**What is expected**
Should an entry contain an image, omit it and repeat the rest exactly.

#### Given records ####

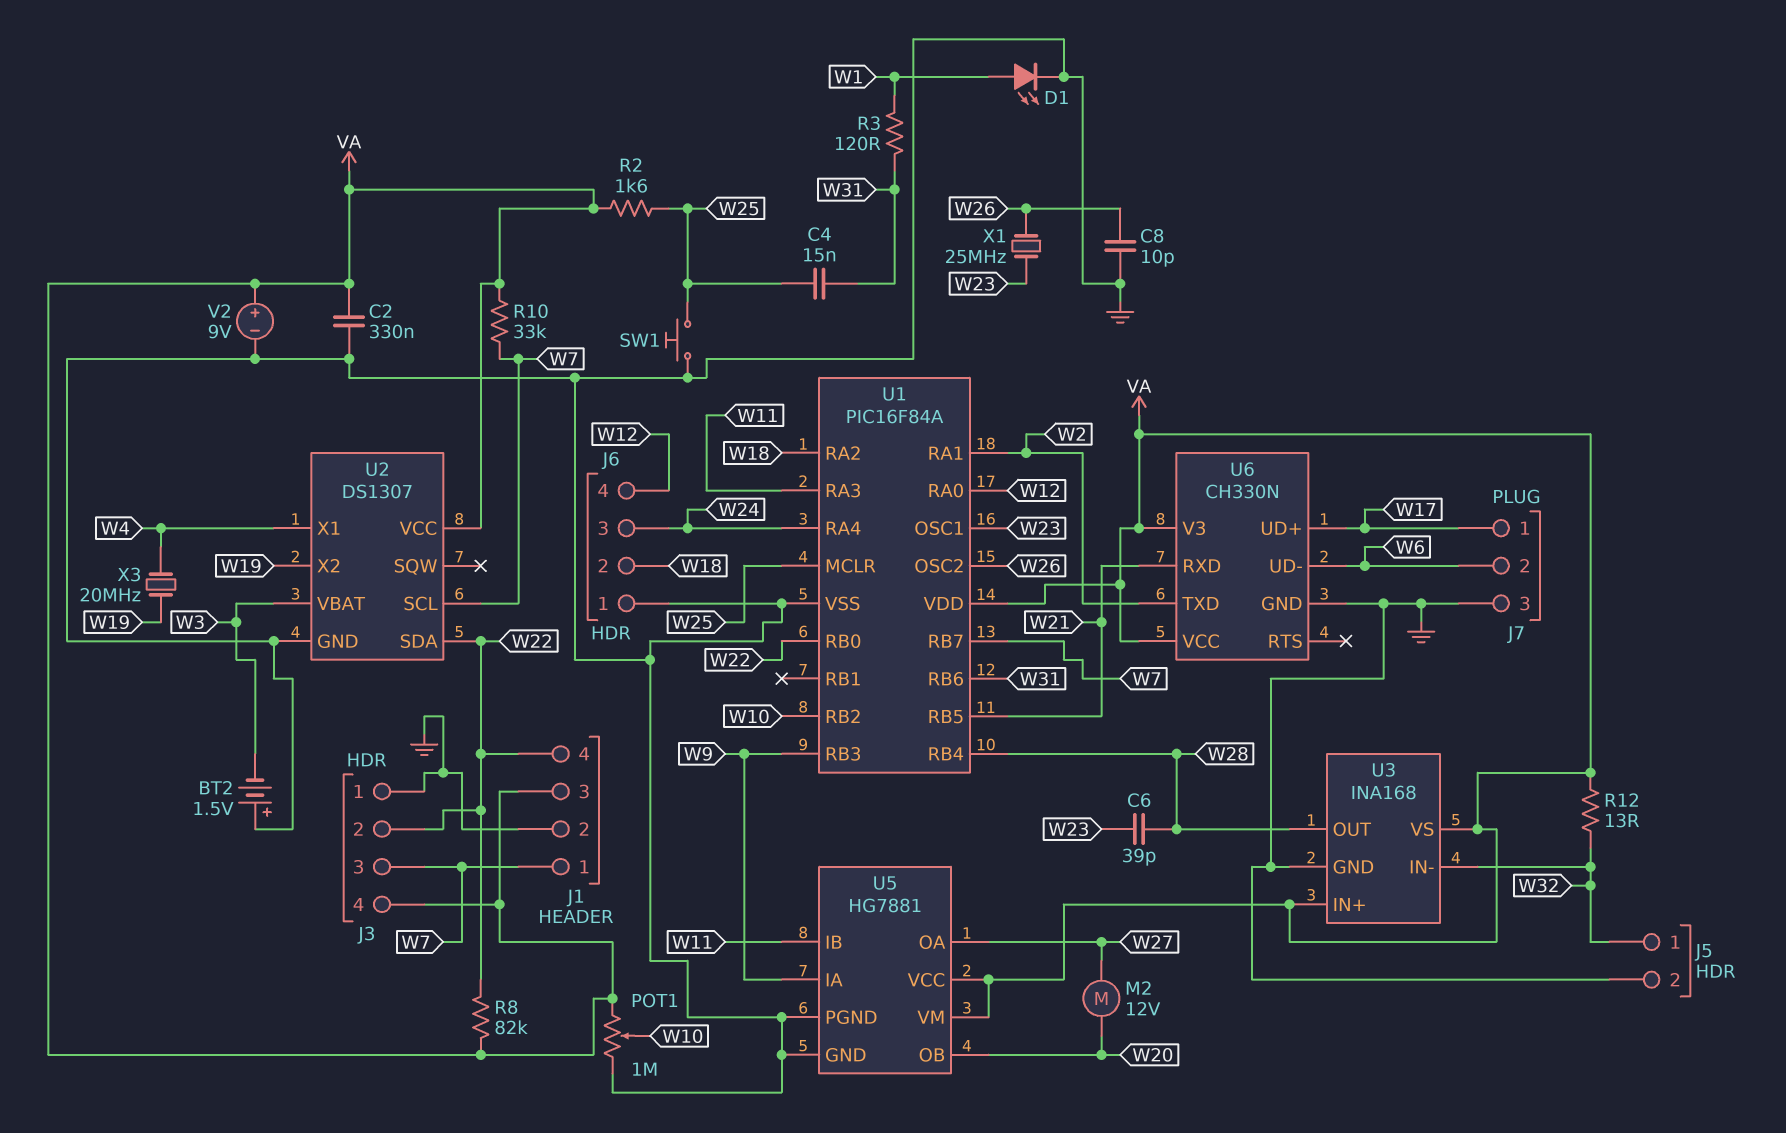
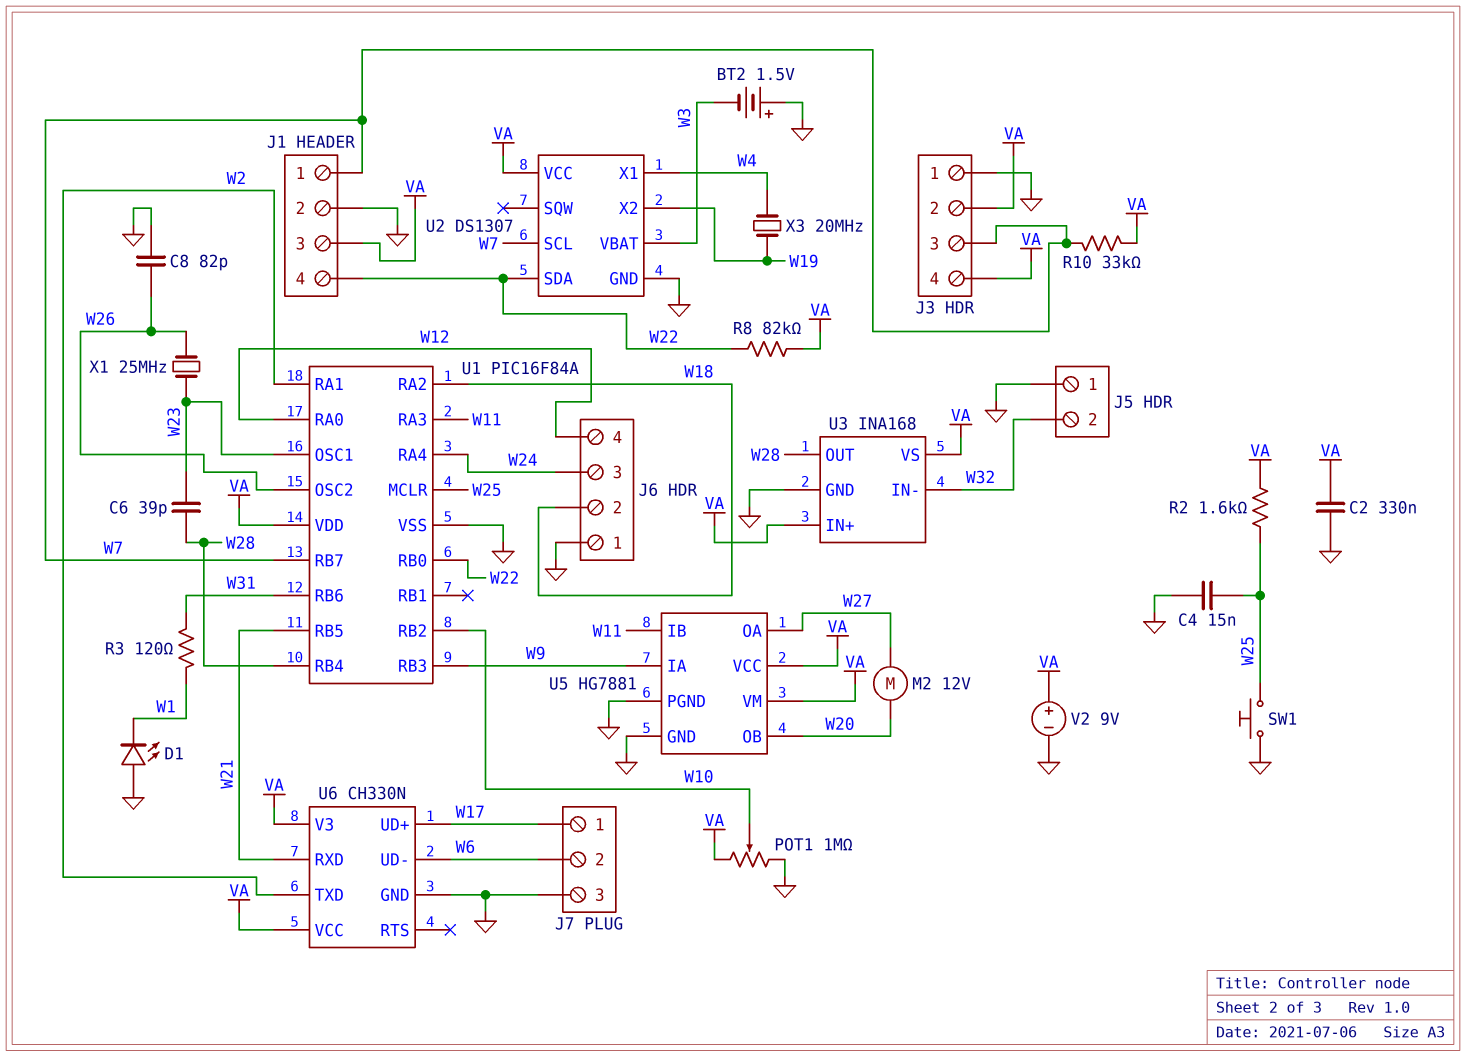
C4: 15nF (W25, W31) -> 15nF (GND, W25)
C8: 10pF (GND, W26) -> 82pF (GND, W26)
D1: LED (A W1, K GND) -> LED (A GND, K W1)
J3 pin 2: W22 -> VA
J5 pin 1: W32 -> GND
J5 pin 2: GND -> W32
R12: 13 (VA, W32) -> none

####

**Answer below**
C4: 15nF (W25, W31) -> 15nF (GND, W25)
C8: 10pF (GND, W26) -> 82pF (GND, W26)
D1: LED (A W1, K GND) -> LED (A GND, K W1)
J3 pin 2: W22 -> VA
J5 pin 1: W32 -> GND
J5 pin 2: GND -> W32
R12: 13 (VA, W32) -> none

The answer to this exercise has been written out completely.